> _Problem statement_: All lines from the one with "none -> brown brick H7:H8 level 1" through the last line of the data below should be copied exactly; please add nothing.

■ ■ ■

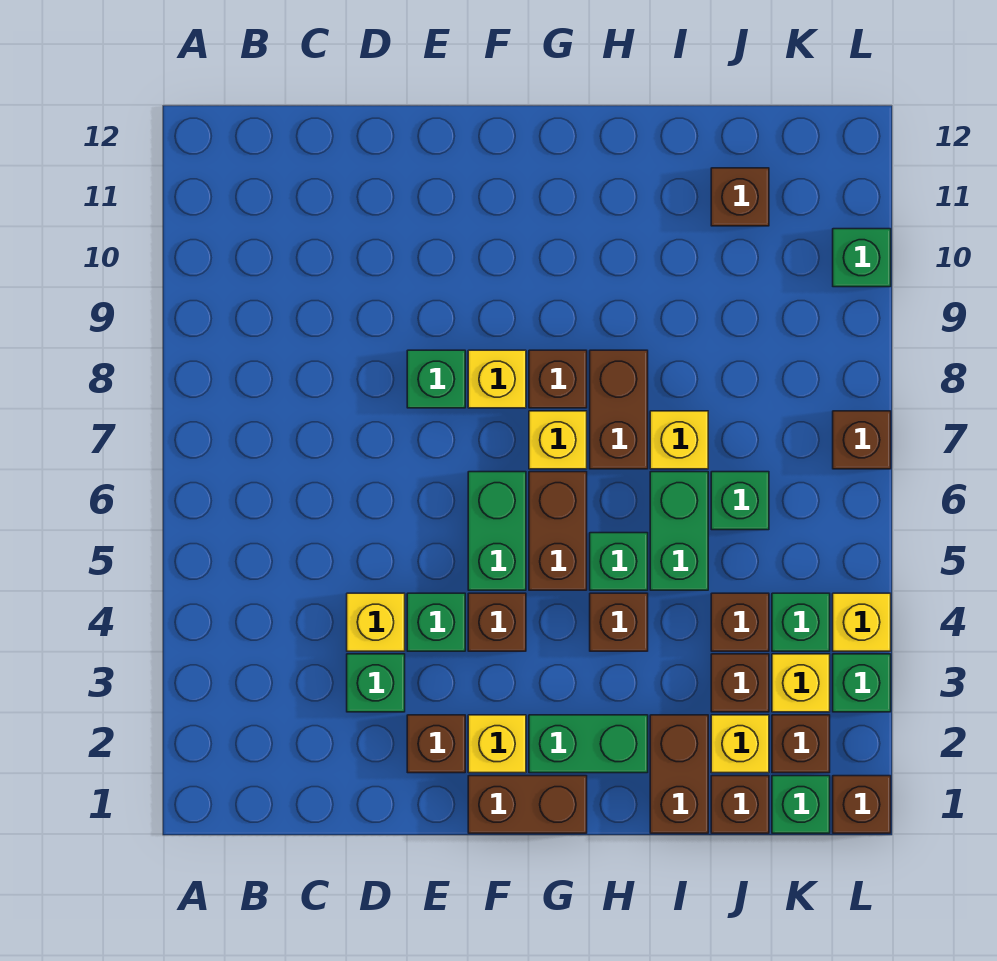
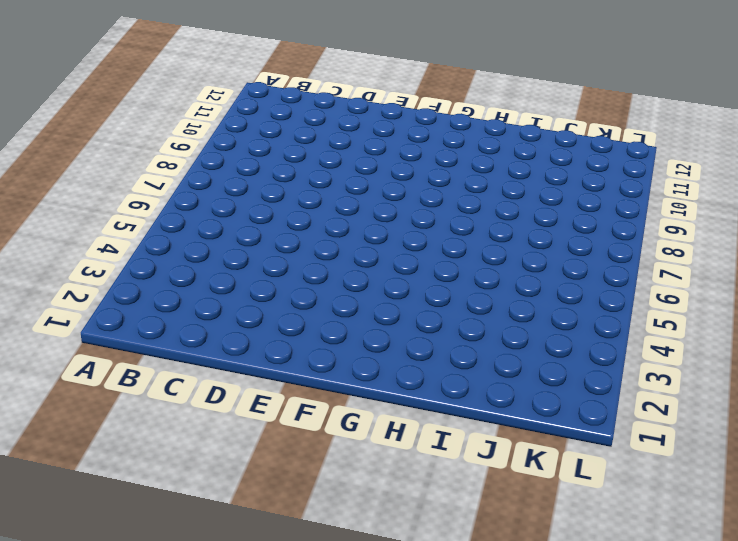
none -> green brick D3 level 1
none -> yellow brick D4 level 1
none -> brown brick E2 level 1
none -> green brick E4 level 1

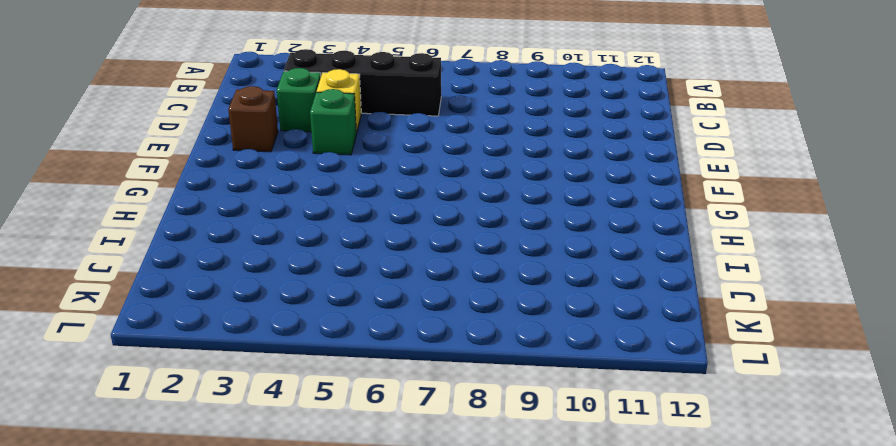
black brick C3:C6 level 1 -> none
none -> green brick E8 level 1
none -> brown brick F1:G1 level 1
none -> yellow brick F2 level 1
none -> brown brick F4 level 1

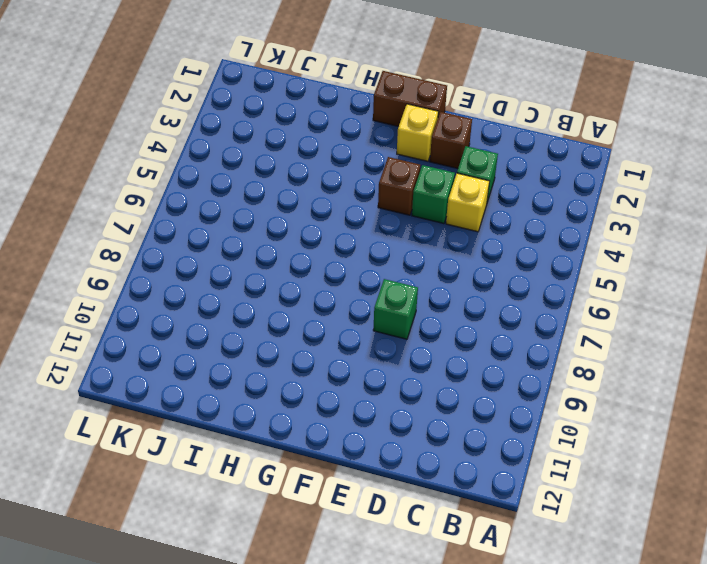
none -> green brick F5:F6 level 1
none -> yellow brick F8 level 1
none -> green brick G2:H2 level 1
none -> brown brick G5:G6 level 1

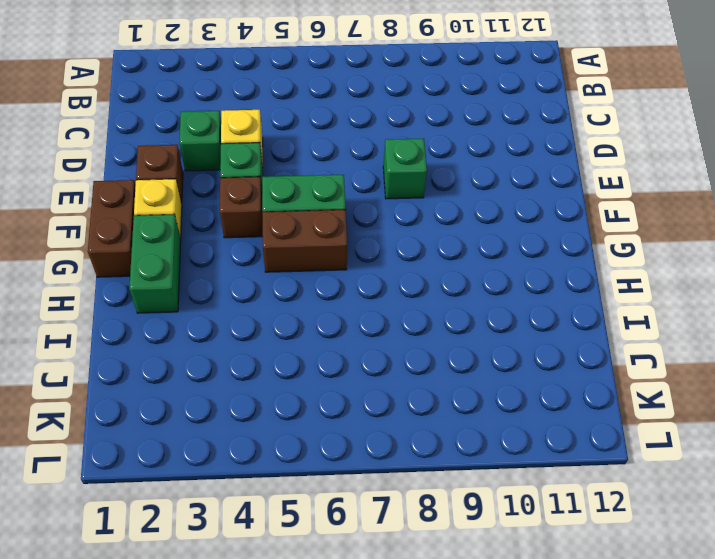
none -> yellow brick F8 level 1
none -> yellow brick G7 level 1
none -> brown brick G8 level 1
none -> brown brick H4 level 1

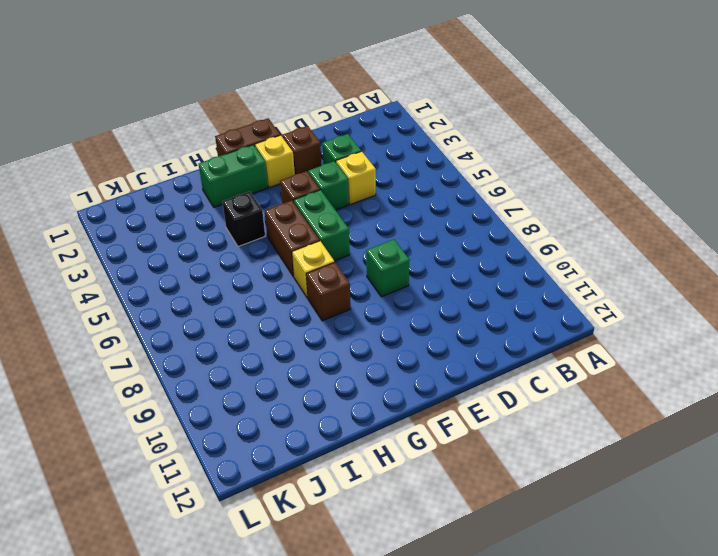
black brick H4 level 1 -> brown brick H4 level 1
none -> yellow brick F8 level 1
none -> green brick H5 level 1
none -> brown brick H7:H8 level 1
none -> brown brick I1:I2 level 1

■ ■ ■

> _Answer_:
none -> brown brick H7:H8 level 1
none -> brown brick I1:I2 level 1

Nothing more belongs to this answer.